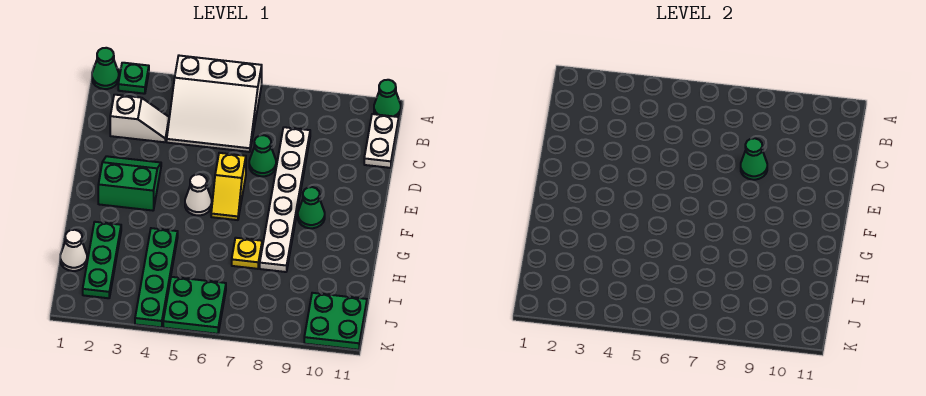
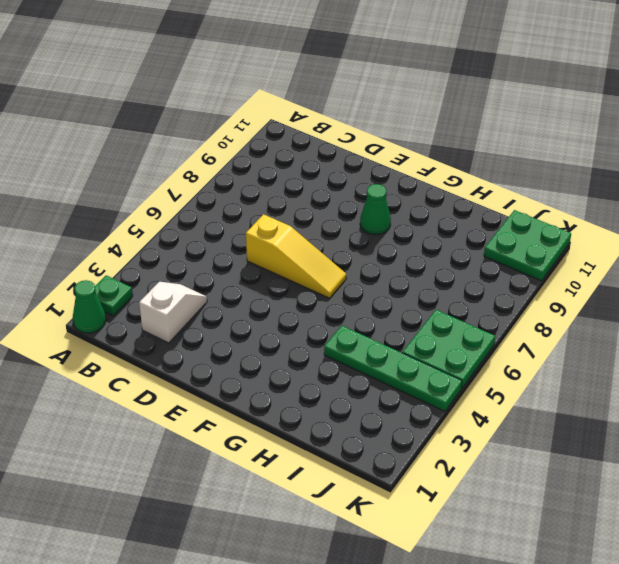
yellow slope D6:F6 level 1 top D -> yellow slope E6:F6 level 1 top E
none -> white slope A4:C6 level 1 top A
none -> green cone A11 level 1
none -> white plate B11:C11 level 1

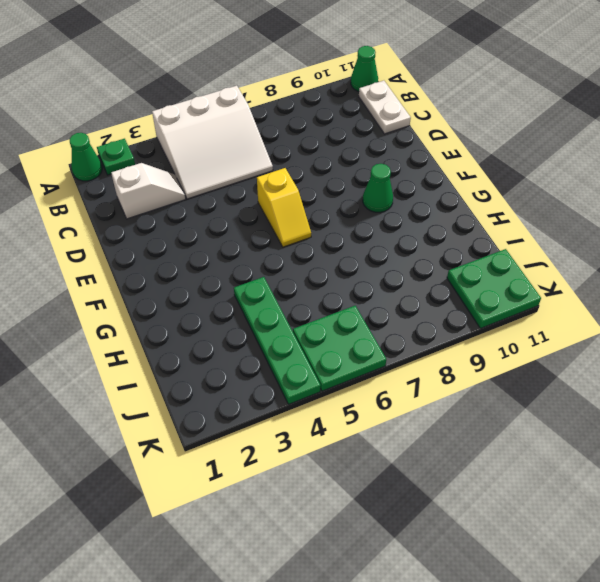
none -> white plate C8:H8 level 1
none -> green cone D7 level 1
none -> green slope E2:F3 level 1 top F

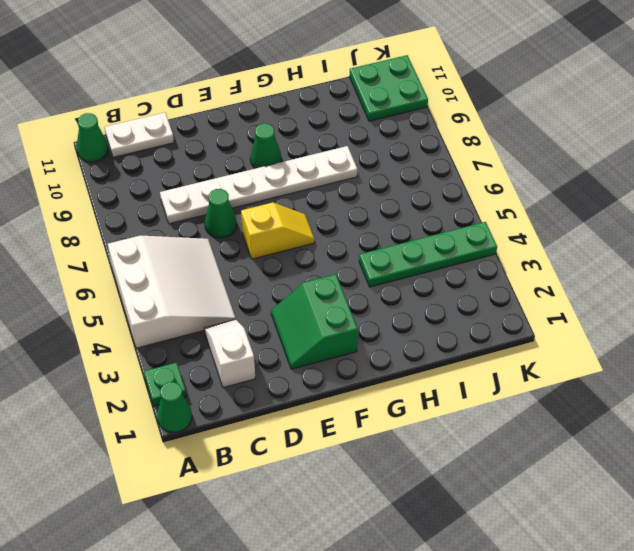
none -> white cone F5 level 1
none -> green plate H2:J2 level 1
none -> yellow plate H7 level 1

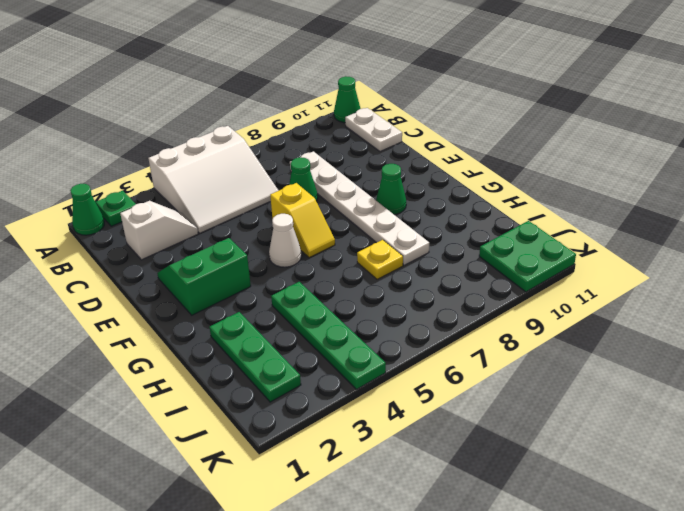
none -> white cone I1 level 1
none -> green plate J5:K6 level 1
none -> green cone D8 level 2

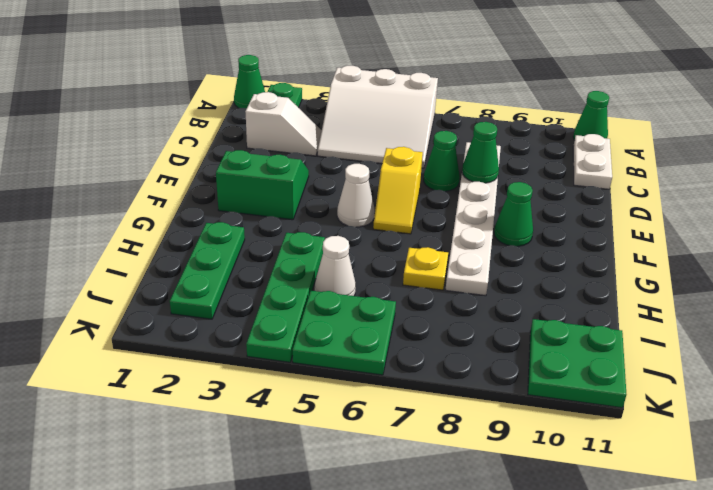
white cone I5 level 1 -> white cone I1 level 1

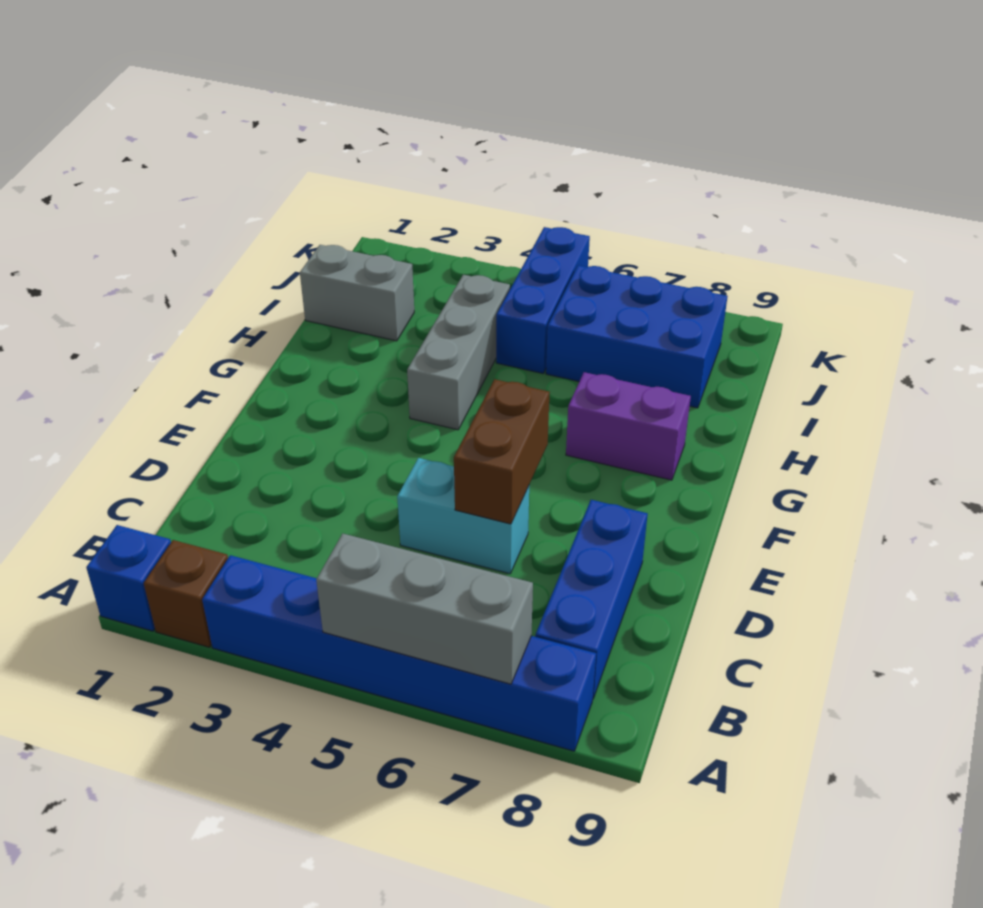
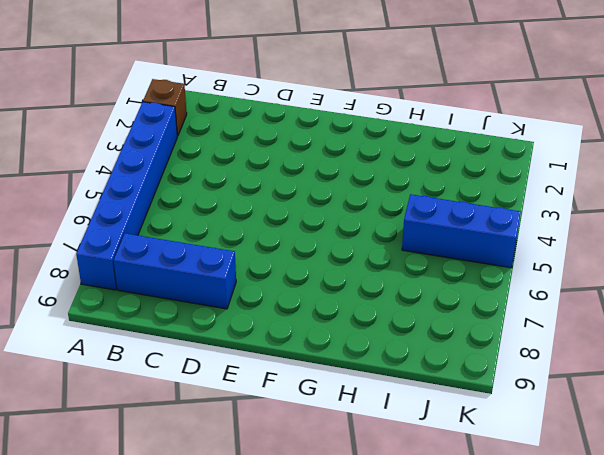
none -> blue brick A1 level 1
none -> cyan brick D5:D6 level 1
none -> grey brick G4:I4 level 1

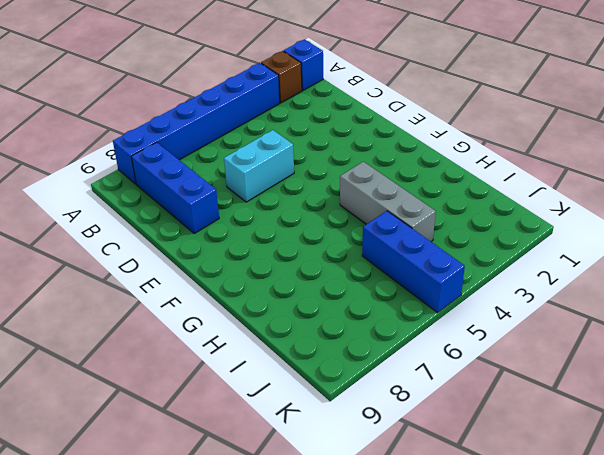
none -> purple brick G7:G8 level 1
none -> grey brick I1:I2 level 1
none -> blue brick I6:J8 level 1

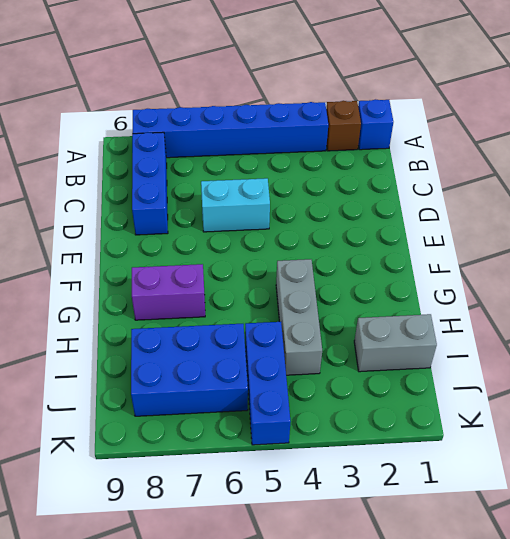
none -> grey brick A5:A7 level 2
none -> brown brick D6:E6 level 2

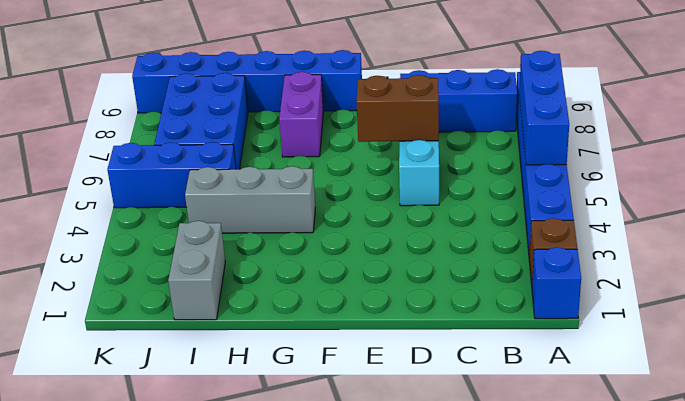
blue brick A5:A7 level 2 -> grey brick A5:A7 level 2
blue brick F9:K9 level 1 -> none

==================================================

* YOUR TASK: Give the records a second time exactly, keeping the images out.

* YOUR SOLUTION:
yellow slope D6:F6 level 1 top D -> yellow slope E6:F6 level 1 top E
none -> white slope A4:C6 level 1 top A
none -> green cone A11 level 1
none -> white plate B11:C11 level 1

none -> white plate C8:H8 level 1
none -> green cone D7 level 1
none -> green slope E2:F3 level 1 top F

none -> white cone F5 level 1
none -> green plate H2:J2 level 1
none -> yellow plate H7 level 1

none -> white cone I1 level 1
none -> green plate J5:K6 level 1
none -> green cone D8 level 2

white cone I5 level 1 -> white cone I1 level 1

none -> blue brick A1 level 1
none -> cyan brick D5:D6 level 1
none -> grey brick G4:I4 level 1

none -> purple brick G7:G8 level 1
none -> grey brick I1:I2 level 1
none -> blue brick I6:J8 level 1

none -> grey brick A5:A7 level 2
none -> brown brick D6:E6 level 2

blue brick A5:A7 level 2 -> grey brick A5:A7 level 2
blue brick F9:K9 level 1 -> none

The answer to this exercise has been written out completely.